▸ **WHAT IS REQUIRED**
Please state how many lines below include the word "MISO"; the reply should be the number only.

Data extracted from a collection:
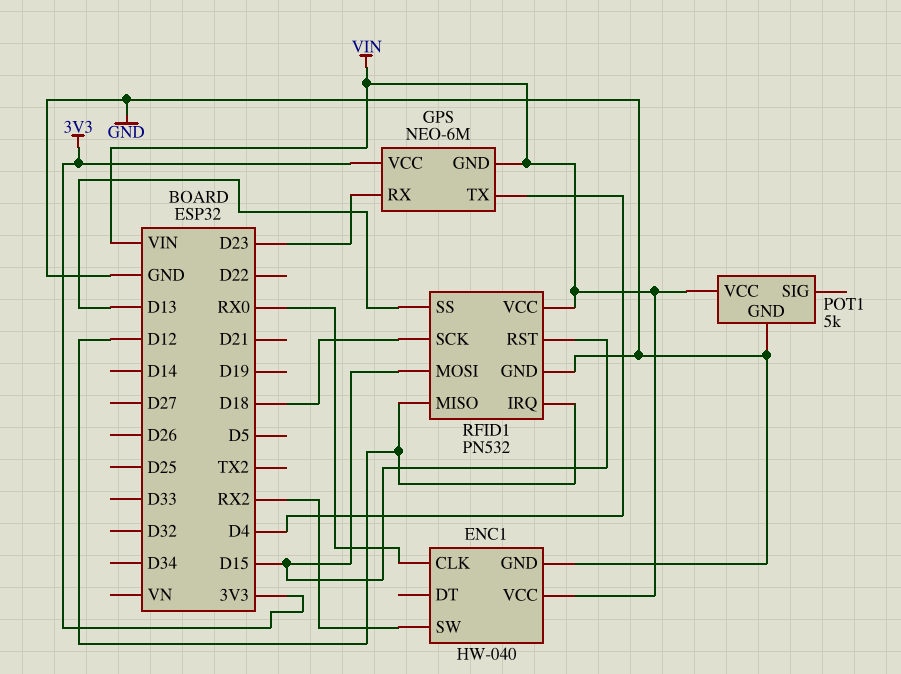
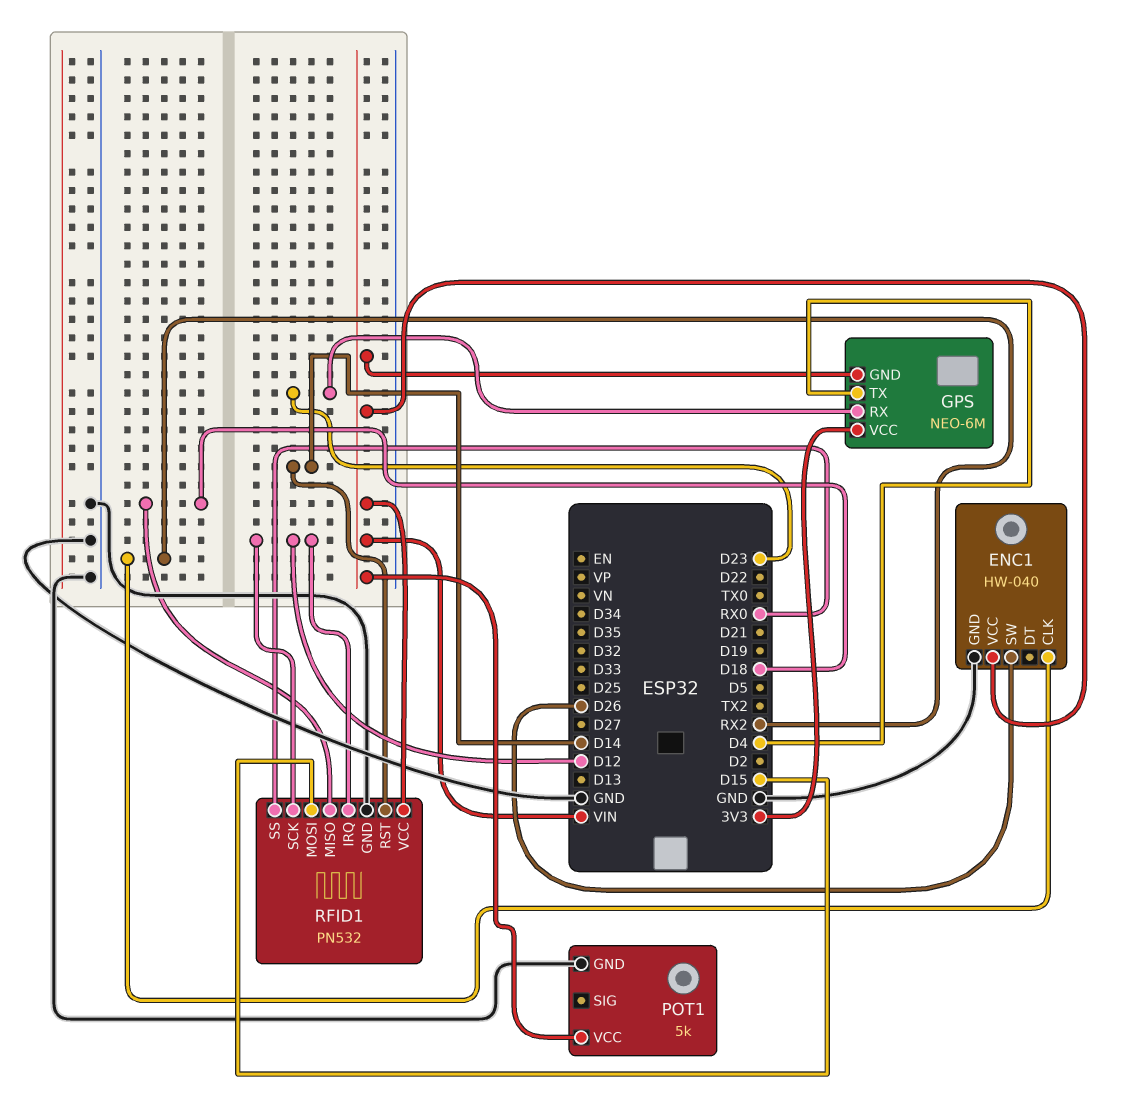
ENC1 pin CLK: RX0 -> RX2
ENC1 pin SW: RX2 -> D26
RFID1 pin MISO: D12 -> D18
RFID1 pin RST: D15 -> D14
RFID1 pin SCK: D18 -> D12
RFID1 pin SS: D13 -> RX0

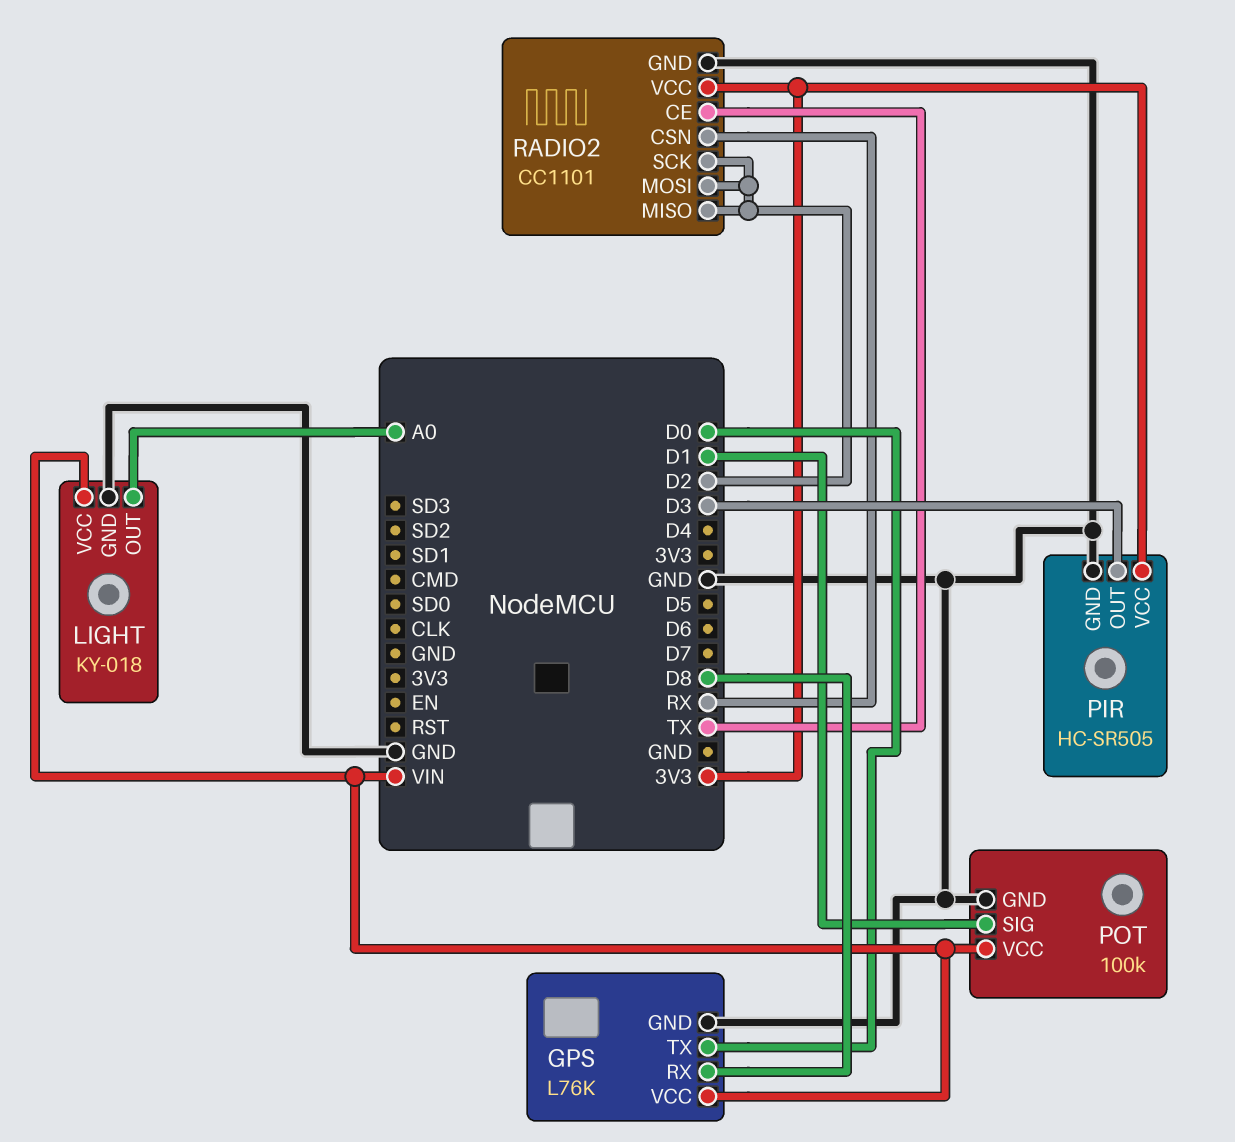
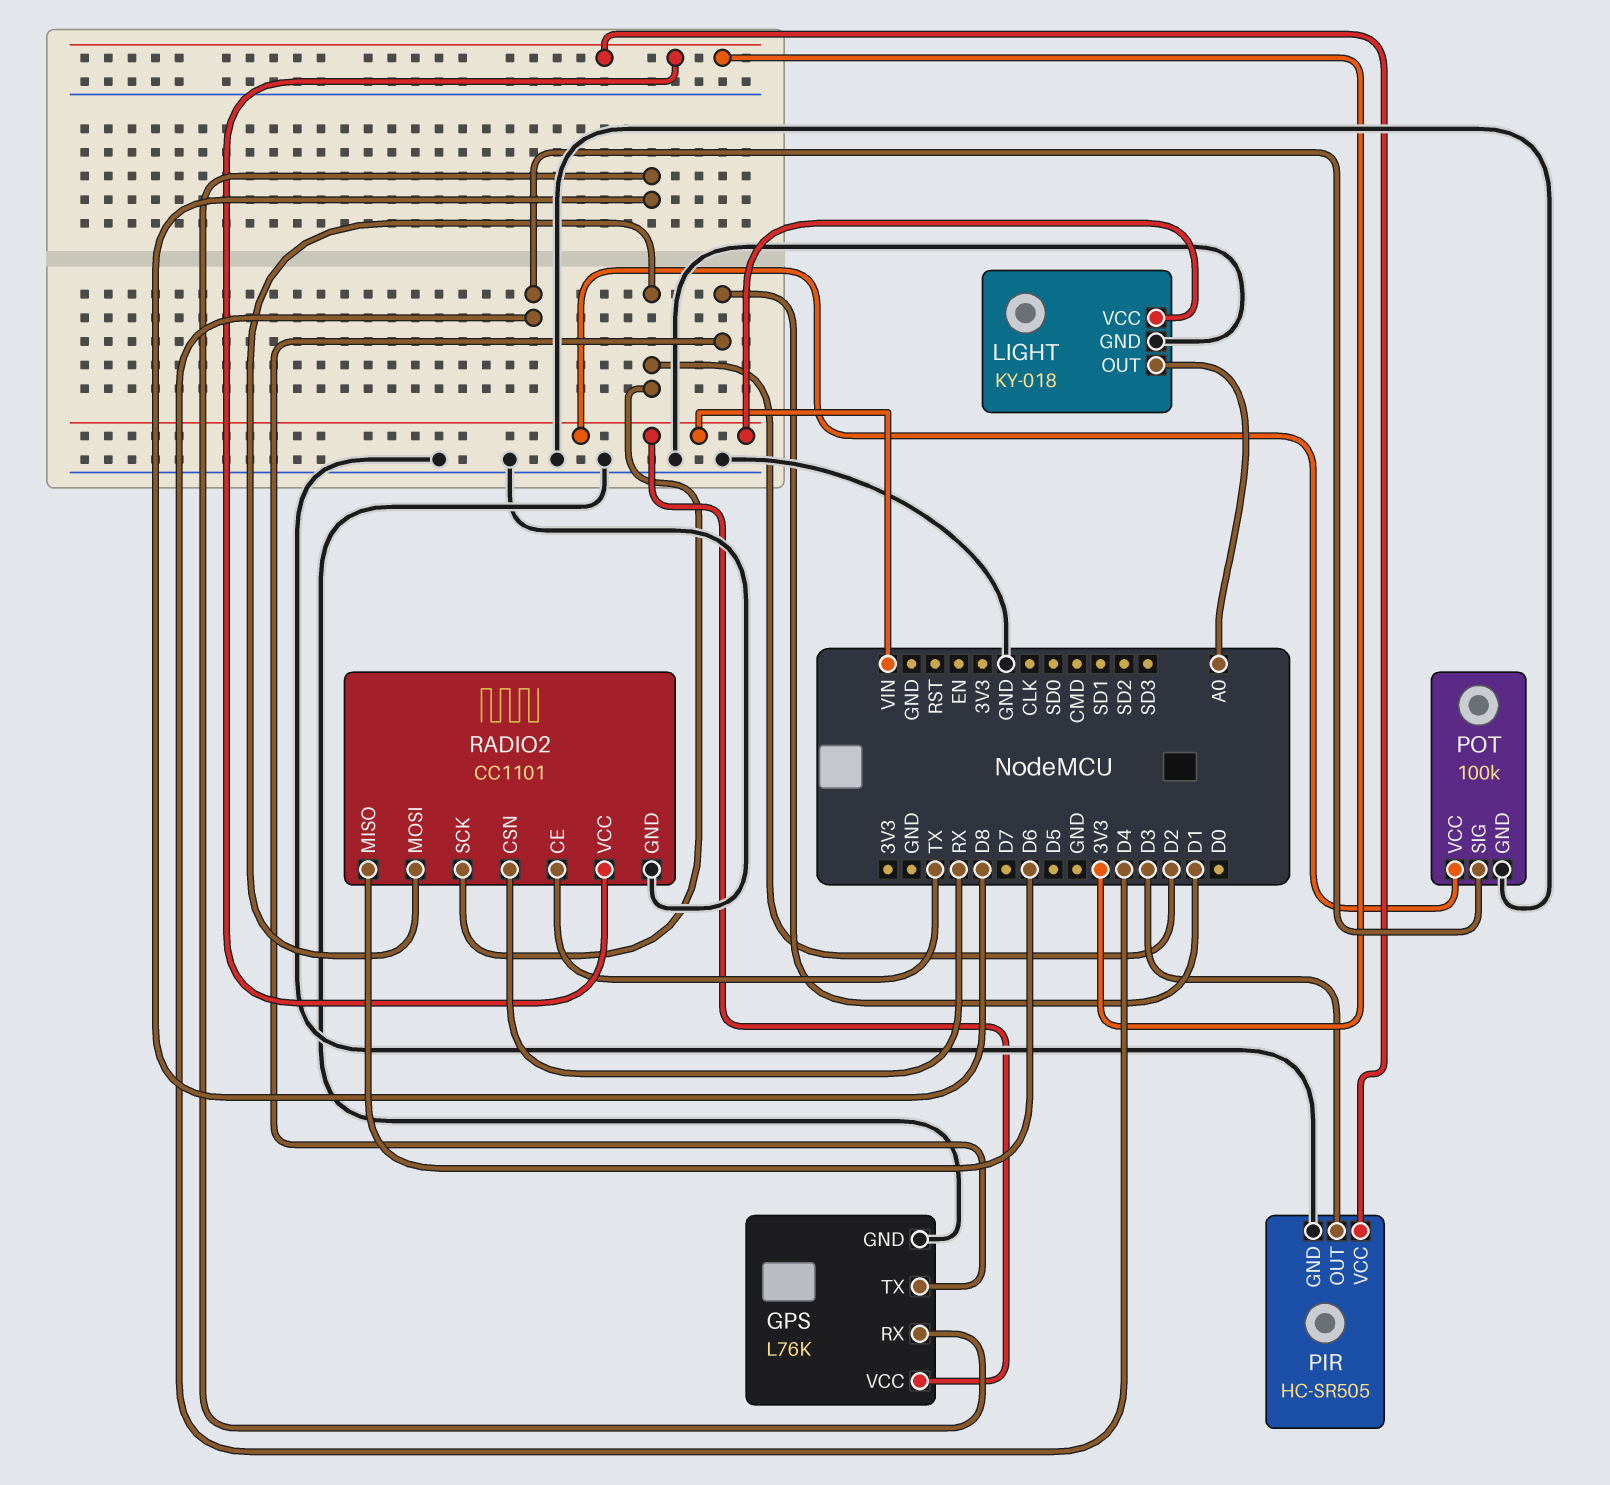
GPS pin TX: D0 -> D1
POT pin SIG: D1 -> D4
RADIO2 pin MISO: D2 -> D6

▸ **EXERCISE RESPONSE**
2